An exact copy of every record, with no pictures, please.

○ ○ ○ ○

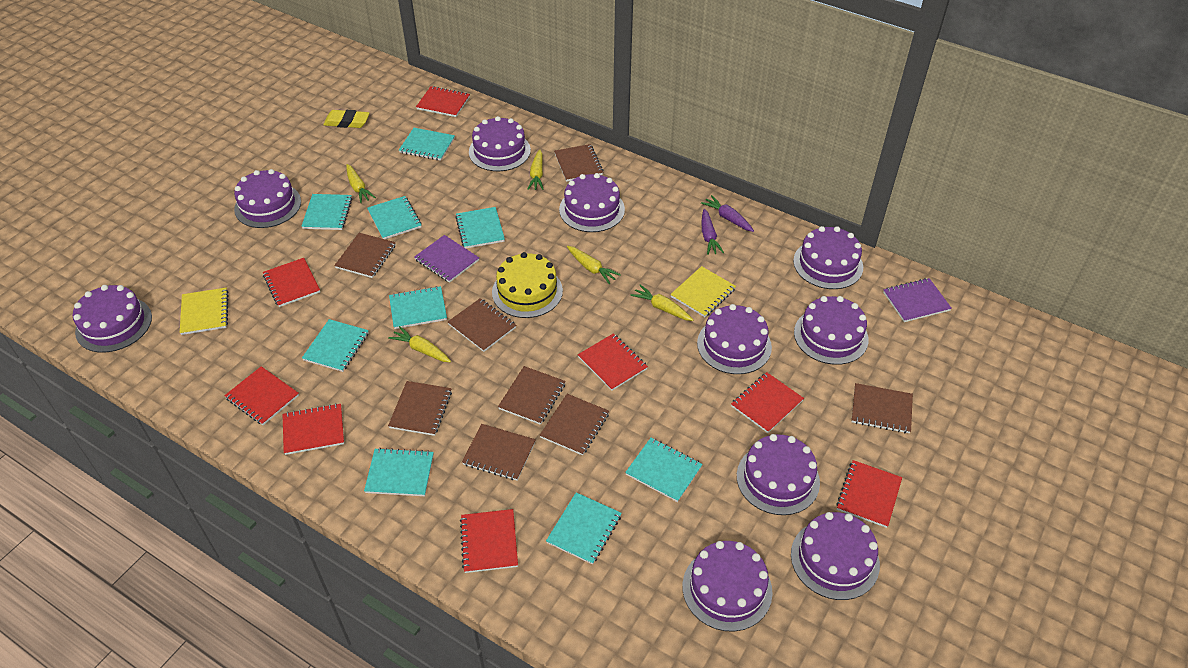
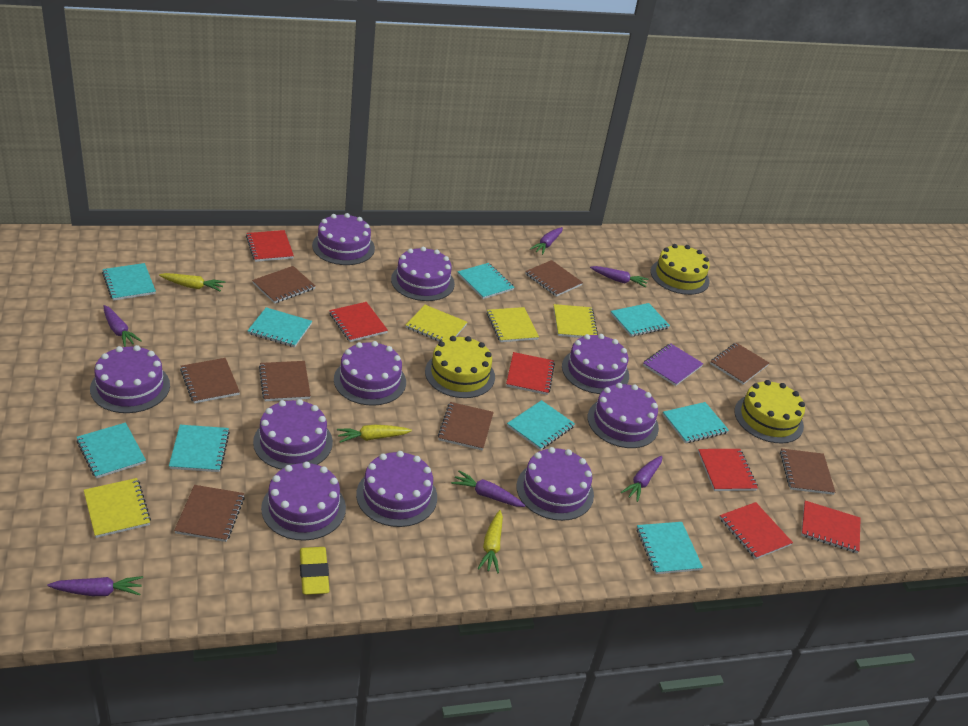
purple carrot: 2 -> 6
purple notebook: 2 -> 1
red notebook: 8 -> 6
yellow cake: 1 -> 3
yellow carrot: 5 -> 3
yellow notebook: 2 -> 4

○ ○ ○ ○

• [SOLUTION BELOW]
purple carrot: 2 -> 6
purple notebook: 2 -> 1
red notebook: 8 -> 6
yellow cake: 1 -> 3
yellow carrot: 5 -> 3
yellow notebook: 2 -> 4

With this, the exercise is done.